[Layout difference data]
·····

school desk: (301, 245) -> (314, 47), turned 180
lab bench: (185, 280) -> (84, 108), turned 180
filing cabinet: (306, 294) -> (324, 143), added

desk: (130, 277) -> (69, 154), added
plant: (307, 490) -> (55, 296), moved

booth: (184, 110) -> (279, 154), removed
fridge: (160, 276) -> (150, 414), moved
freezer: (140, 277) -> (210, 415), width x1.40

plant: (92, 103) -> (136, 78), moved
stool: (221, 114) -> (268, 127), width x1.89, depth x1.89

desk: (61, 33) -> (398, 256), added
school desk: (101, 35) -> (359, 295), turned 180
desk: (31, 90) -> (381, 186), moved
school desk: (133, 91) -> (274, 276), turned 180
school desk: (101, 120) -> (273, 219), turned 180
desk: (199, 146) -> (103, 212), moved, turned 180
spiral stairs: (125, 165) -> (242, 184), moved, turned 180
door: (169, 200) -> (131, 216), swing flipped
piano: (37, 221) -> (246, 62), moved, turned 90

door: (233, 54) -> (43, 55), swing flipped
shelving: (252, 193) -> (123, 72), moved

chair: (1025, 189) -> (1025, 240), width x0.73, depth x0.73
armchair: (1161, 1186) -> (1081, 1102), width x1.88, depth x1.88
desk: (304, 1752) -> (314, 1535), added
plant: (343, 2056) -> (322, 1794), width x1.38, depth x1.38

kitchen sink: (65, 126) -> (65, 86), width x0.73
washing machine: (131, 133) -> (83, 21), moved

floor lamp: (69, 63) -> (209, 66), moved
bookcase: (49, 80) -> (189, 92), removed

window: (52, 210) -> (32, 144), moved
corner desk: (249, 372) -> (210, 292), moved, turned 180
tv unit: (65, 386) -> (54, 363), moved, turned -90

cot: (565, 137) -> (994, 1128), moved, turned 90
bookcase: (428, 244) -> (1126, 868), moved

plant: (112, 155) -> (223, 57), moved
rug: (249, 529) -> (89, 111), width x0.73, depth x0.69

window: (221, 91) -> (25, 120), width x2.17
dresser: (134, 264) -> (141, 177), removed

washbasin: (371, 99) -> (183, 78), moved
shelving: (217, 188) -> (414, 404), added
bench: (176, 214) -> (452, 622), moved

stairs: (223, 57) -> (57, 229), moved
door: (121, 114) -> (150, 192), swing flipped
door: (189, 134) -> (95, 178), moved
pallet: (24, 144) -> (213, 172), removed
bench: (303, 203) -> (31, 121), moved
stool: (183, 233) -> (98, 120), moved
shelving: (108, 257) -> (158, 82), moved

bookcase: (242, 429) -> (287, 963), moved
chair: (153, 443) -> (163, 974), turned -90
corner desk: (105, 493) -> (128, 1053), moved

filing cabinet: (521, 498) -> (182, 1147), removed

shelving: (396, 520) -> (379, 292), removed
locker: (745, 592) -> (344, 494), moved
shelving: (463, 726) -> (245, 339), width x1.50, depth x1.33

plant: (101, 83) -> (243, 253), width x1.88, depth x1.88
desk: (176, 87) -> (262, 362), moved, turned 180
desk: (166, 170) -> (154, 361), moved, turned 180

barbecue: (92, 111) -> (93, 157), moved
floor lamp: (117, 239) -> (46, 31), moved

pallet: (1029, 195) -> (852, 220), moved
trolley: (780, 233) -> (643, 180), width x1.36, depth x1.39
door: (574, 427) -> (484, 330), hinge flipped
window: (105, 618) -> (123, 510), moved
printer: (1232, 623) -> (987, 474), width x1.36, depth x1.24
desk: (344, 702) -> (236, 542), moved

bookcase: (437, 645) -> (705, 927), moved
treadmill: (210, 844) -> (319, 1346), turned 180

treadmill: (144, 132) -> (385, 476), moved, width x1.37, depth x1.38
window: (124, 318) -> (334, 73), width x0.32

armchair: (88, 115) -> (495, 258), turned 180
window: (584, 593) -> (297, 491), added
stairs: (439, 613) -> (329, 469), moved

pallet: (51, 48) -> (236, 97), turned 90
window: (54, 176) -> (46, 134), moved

·····

▸ TASK
With nothing added or dropped, reproduce all the data exactly.

▸ TASK RESPONSE
school desk: (301, 245) -> (314, 47), turned 180
lab bench: (185, 280) -> (84, 108), turned 180
filing cabinet: (306, 294) -> (324, 143), added

desk: (130, 277) -> (69, 154), added
plant: (307, 490) -> (55, 296), moved

booth: (184, 110) -> (279, 154), removed
fridge: (160, 276) -> (150, 414), moved
freezer: (140, 277) -> (210, 415), width x1.40

plant: (92, 103) -> (136, 78), moved
stool: (221, 114) -> (268, 127), width x1.89, depth x1.89

desk: (61, 33) -> (398, 256), added
school desk: (101, 35) -> (359, 295), turned 180
desk: (31, 90) -> (381, 186), moved
school desk: (133, 91) -> (274, 276), turned 180
school desk: (101, 120) -> (273, 219), turned 180
desk: (199, 146) -> (103, 212), moved, turned 180
spiral stairs: (125, 165) -> (242, 184), moved, turned 180
door: (169, 200) -> (131, 216), swing flipped
piano: (37, 221) -> (246, 62), moved, turned 90

door: (233, 54) -> (43, 55), swing flipped
shelving: (252, 193) -> (123, 72), moved

chair: (1025, 189) -> (1025, 240), width x0.73, depth x0.73
armchair: (1161, 1186) -> (1081, 1102), width x1.88, depth x1.88
desk: (304, 1752) -> (314, 1535), added
plant: (343, 2056) -> (322, 1794), width x1.38, depth x1.38

kitchen sink: (65, 126) -> (65, 86), width x0.73
washing machine: (131, 133) -> (83, 21), moved

floor lamp: (69, 63) -> (209, 66), moved
bookcase: (49, 80) -> (189, 92), removed

window: (52, 210) -> (32, 144), moved
corner desk: (249, 372) -> (210, 292), moved, turned 180
tv unit: (65, 386) -> (54, 363), moved, turned -90

cot: (565, 137) -> (994, 1128), moved, turned 90
bookcase: (428, 244) -> (1126, 868), moved

plant: (112, 155) -> (223, 57), moved
rug: (249, 529) -> (89, 111), width x0.73, depth x0.69

window: (221, 91) -> (25, 120), width x2.17
dresser: (134, 264) -> (141, 177), removed

washbasin: (371, 99) -> (183, 78), moved
shelving: (217, 188) -> (414, 404), added
bench: (176, 214) -> (452, 622), moved

stairs: (223, 57) -> (57, 229), moved
door: (121, 114) -> (150, 192), swing flipped
door: (189, 134) -> (95, 178), moved
pallet: (24, 144) -> (213, 172), removed
bench: (303, 203) -> (31, 121), moved
stool: (183, 233) -> (98, 120), moved
shelving: (108, 257) -> (158, 82), moved

bookcase: (242, 429) -> (287, 963), moved
chair: (153, 443) -> (163, 974), turned -90
corner desk: (105, 493) -> (128, 1053), moved

filing cabinet: (521, 498) -> (182, 1147), removed

shelving: (396, 520) -> (379, 292), removed
locker: (745, 592) -> (344, 494), moved
shelving: (463, 726) -> (245, 339), width x1.50, depth x1.33

plant: (101, 83) -> (243, 253), width x1.88, depth x1.88
desk: (176, 87) -> (262, 362), moved, turned 180
desk: (166, 170) -> (154, 361), moved, turned 180

barbecue: (92, 111) -> (93, 157), moved
floor lamp: (117, 239) -> (46, 31), moved

pallet: (1029, 195) -> (852, 220), moved
trolley: (780, 233) -> (643, 180), width x1.36, depth x1.39
door: (574, 427) -> (484, 330), hinge flipped
window: (105, 618) -> (123, 510), moved
printer: (1232, 623) -> (987, 474), width x1.36, depth x1.24
desk: (344, 702) -> (236, 542), moved

bookcase: (437, 645) -> (705, 927), moved
treadmill: (210, 844) -> (319, 1346), turned 180

treadmill: (144, 132) -> (385, 476), moved, width x1.37, depth x1.38
window: (124, 318) -> (334, 73), width x0.32

armchair: (88, 115) -> (495, 258), turned 180
window: (584, 593) -> (297, 491), added
stairs: (439, 613) -> (329, 469), moved

pallet: (51, 48) -> (236, 97), turned 90
window: (54, 176) -> (46, 134), moved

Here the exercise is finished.